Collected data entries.
☆ ☆ ☆

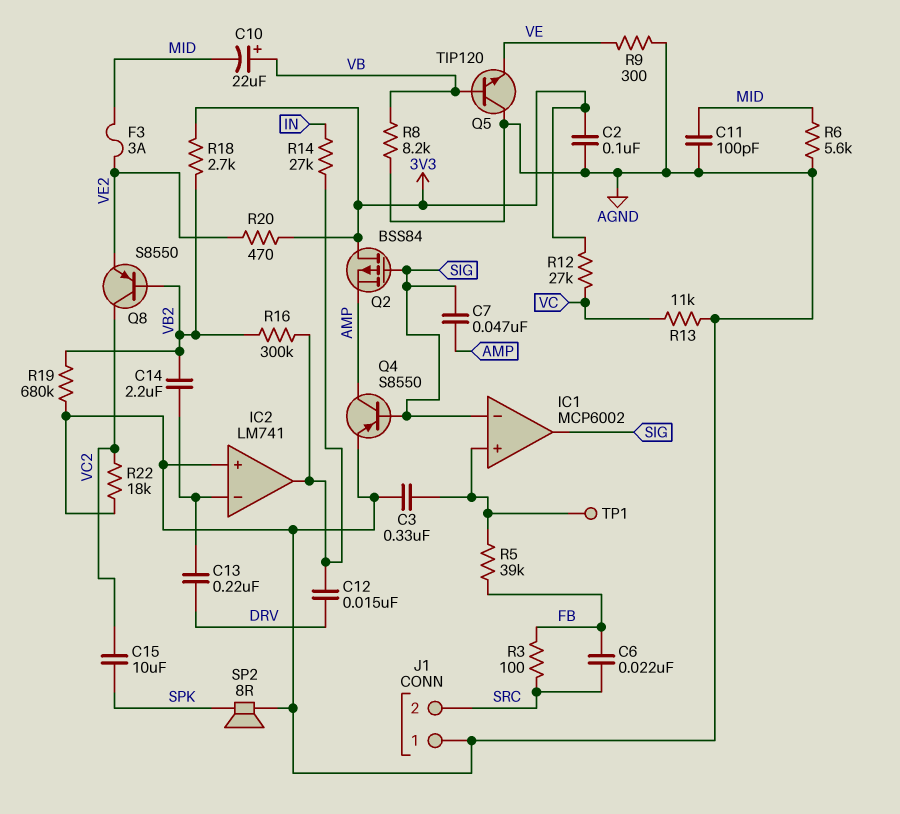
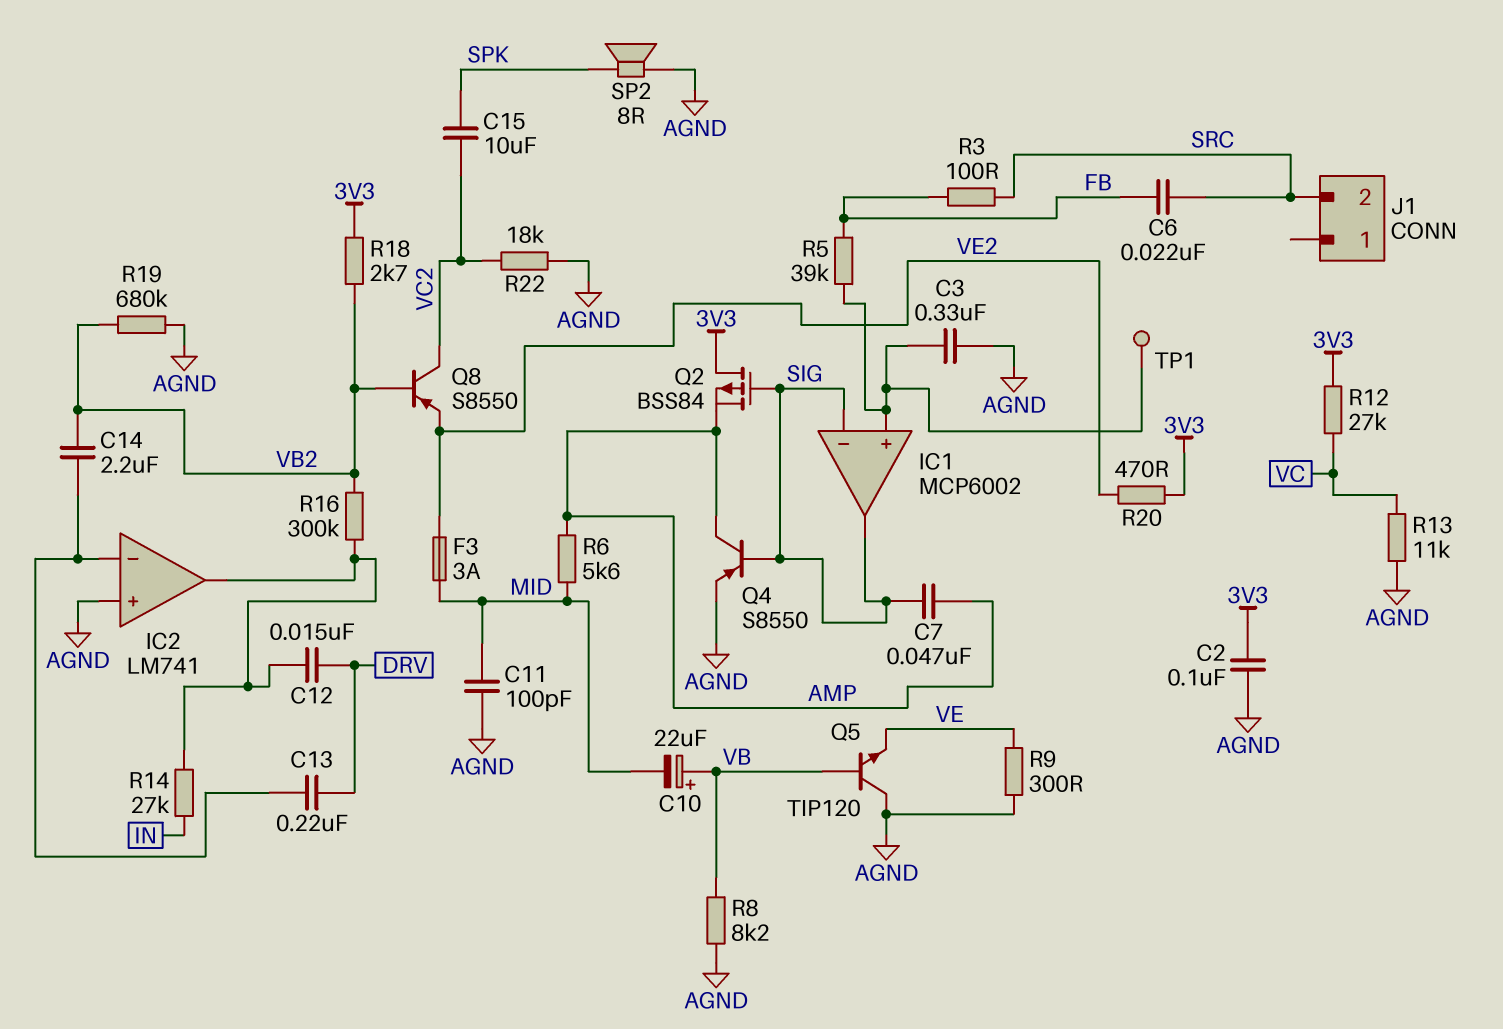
J1 pin 1: AGND -> none
R6: 5.6k (AGND, MID) -> 5.6k (AMP, MID)

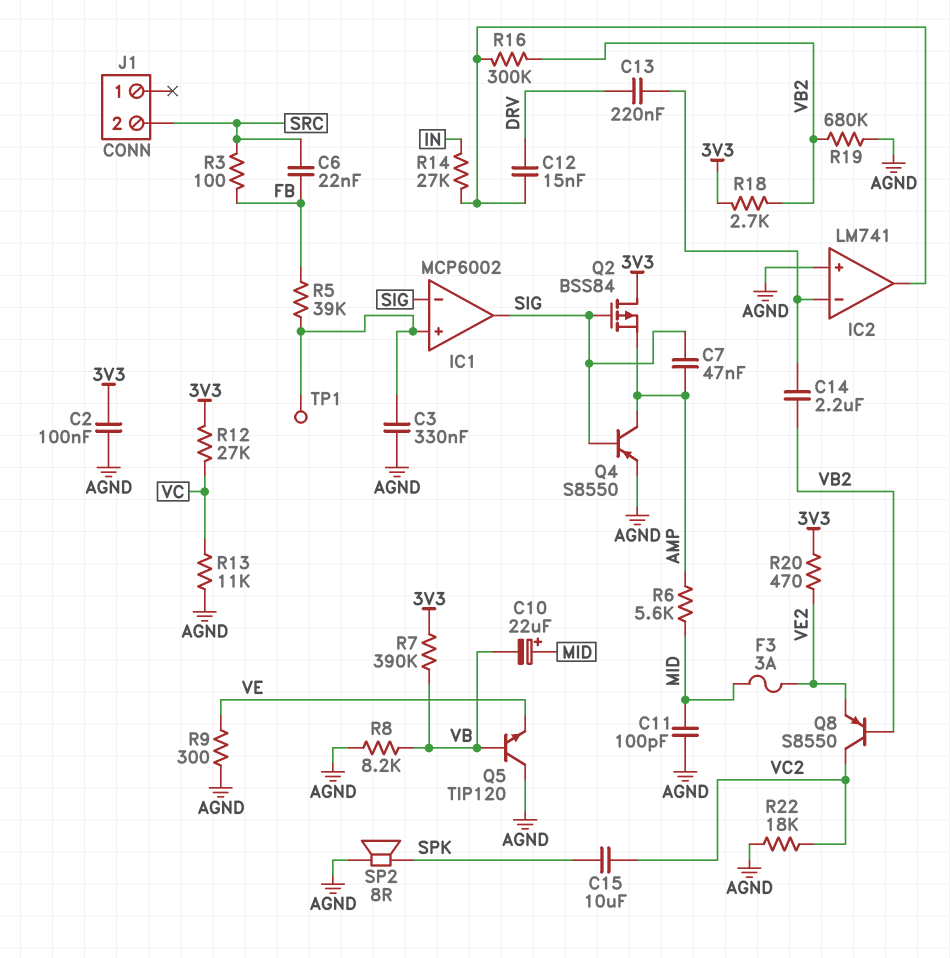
C10: 22uF (plus VB, minus MID) -> 22uF (plus MID, minus VB)
R7: none -> 390k (3V3, VB)

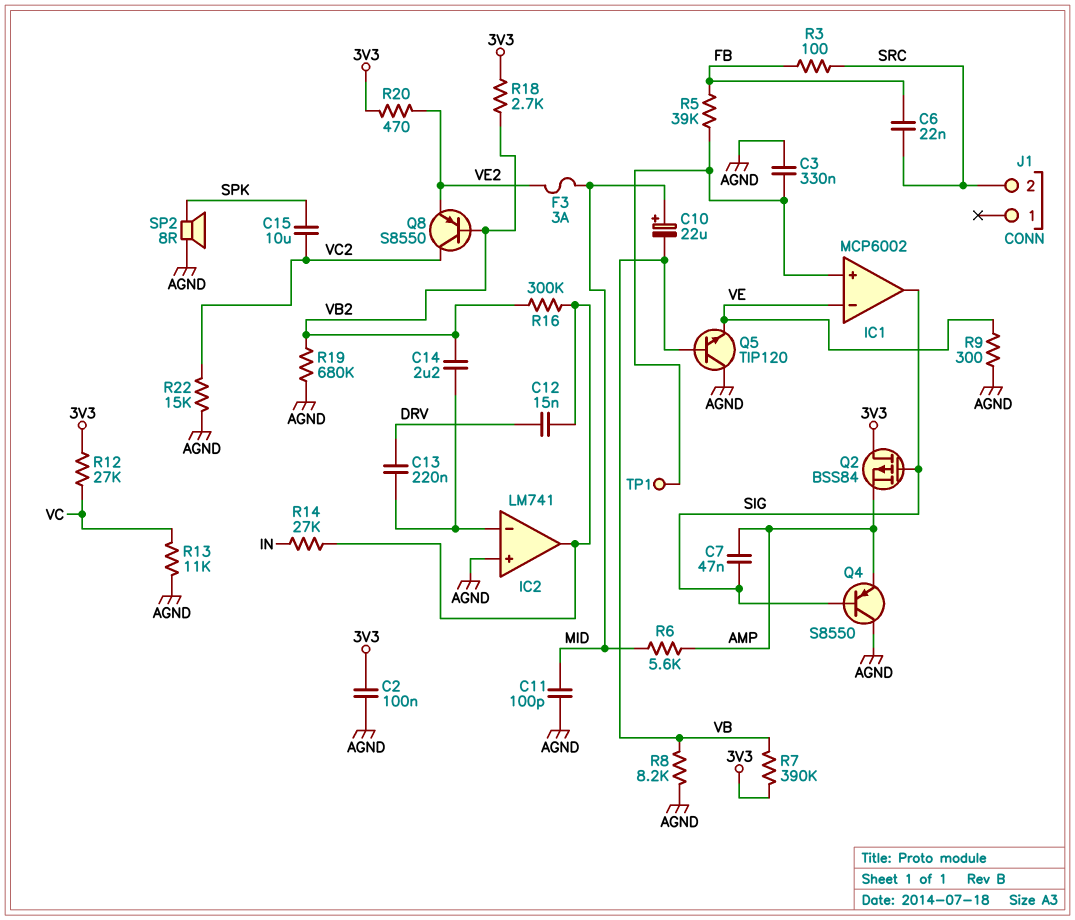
IC1 pin in-: SIG -> VE
Q4: PNP S8550 (B SIG, C AMP, E AGND) -> PNP S8550 (B SIG, C AGND, E AMP)
R22: 18k (AGND, VC2) -> 15k (AGND, VC2)

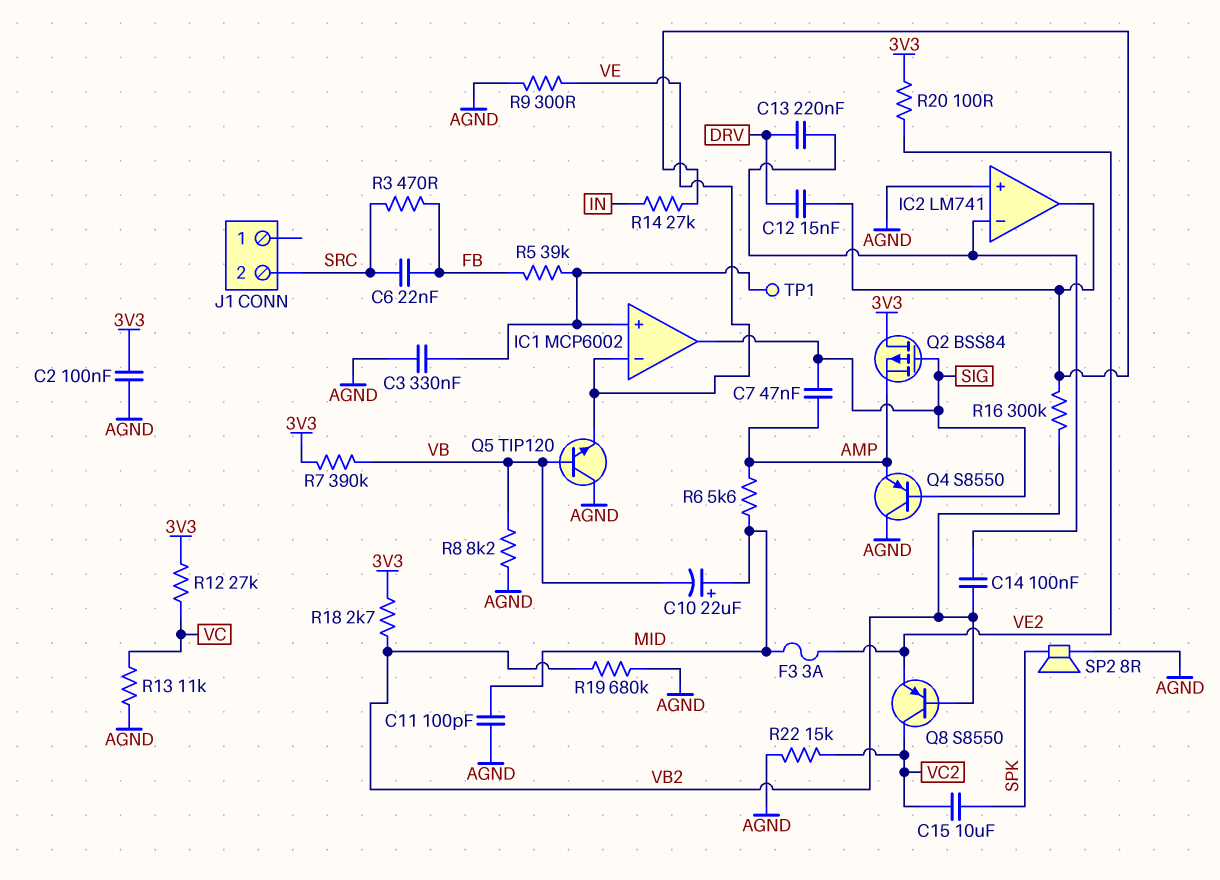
C14: 2.2uF (IC2/in-, VB2) -> 100nF (IC2/in-, VB2)
R3: 100 (FB, SRC) -> 470 (FB, SRC)
R20: 470 (3V3, VE2) -> 100 (3V3, VE2)

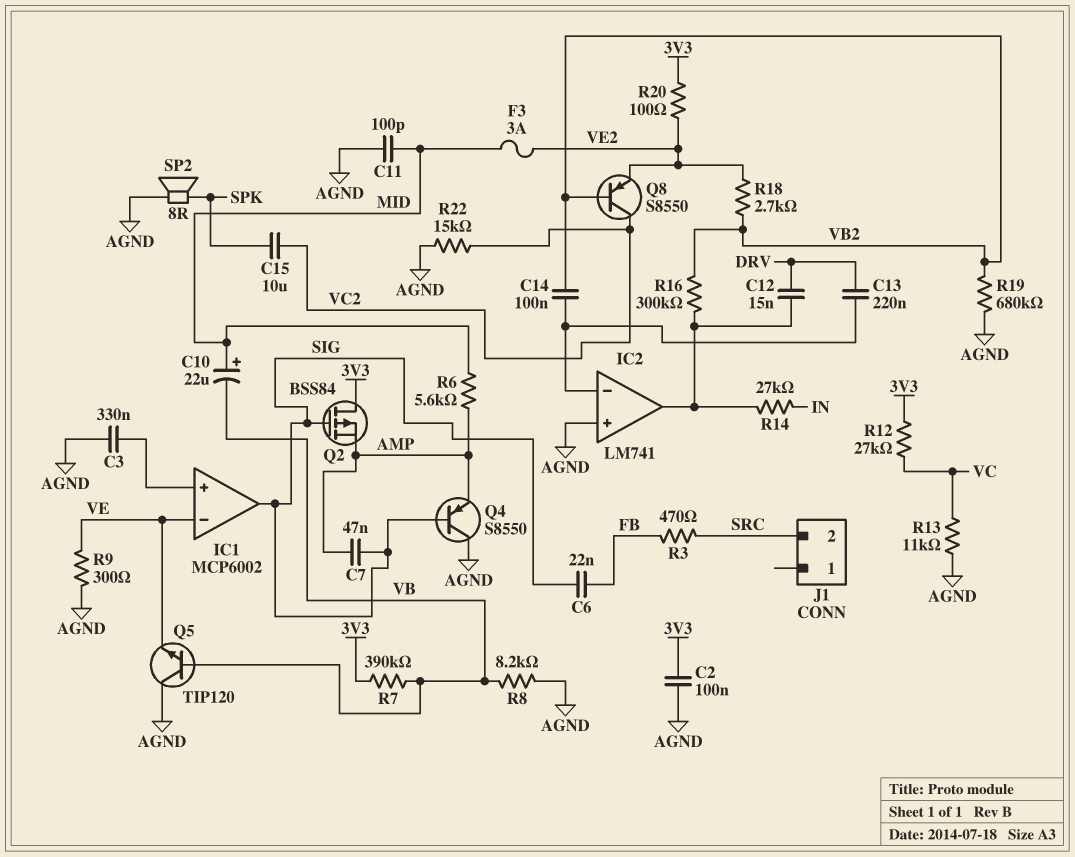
C6: 22nF (FB, SRC) -> 22nF (FB, SIG)
R5: 39k (FB, IC1/in+) -> none
R18: 2.7k (3V3, VB2) -> 2.7k (VB2, VE2)
TP1: test point (IC1/in+) -> none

☆ ☆ ☆

Instructions to follow.
Write all the entries again word for word, minus the pictures.

Reply to the exercise.
J1 pin 1: AGND -> none
R6: 5.6k (AGND, MID) -> 5.6k (AMP, MID)

C10: 22uF (plus VB, minus MID) -> 22uF (plus MID, minus VB)
R7: none -> 390k (3V3, VB)

IC1 pin in-: SIG -> VE
Q4: PNP S8550 (B SIG, C AMP, E AGND) -> PNP S8550 (B SIG, C AGND, E AMP)
R22: 18k (AGND, VC2) -> 15k (AGND, VC2)

C14: 2.2uF (IC2/in-, VB2) -> 100nF (IC2/in-, VB2)
R3: 100 (FB, SRC) -> 470 (FB, SRC)
R20: 470 (3V3, VE2) -> 100 (3V3, VE2)

C6: 22nF (FB, SRC) -> 22nF (FB, SIG)
R5: 39k (FB, IC1/in+) -> none
R18: 2.7k (3V3, VB2) -> 2.7k (VB2, VE2)
TP1: test point (IC1/in+) -> none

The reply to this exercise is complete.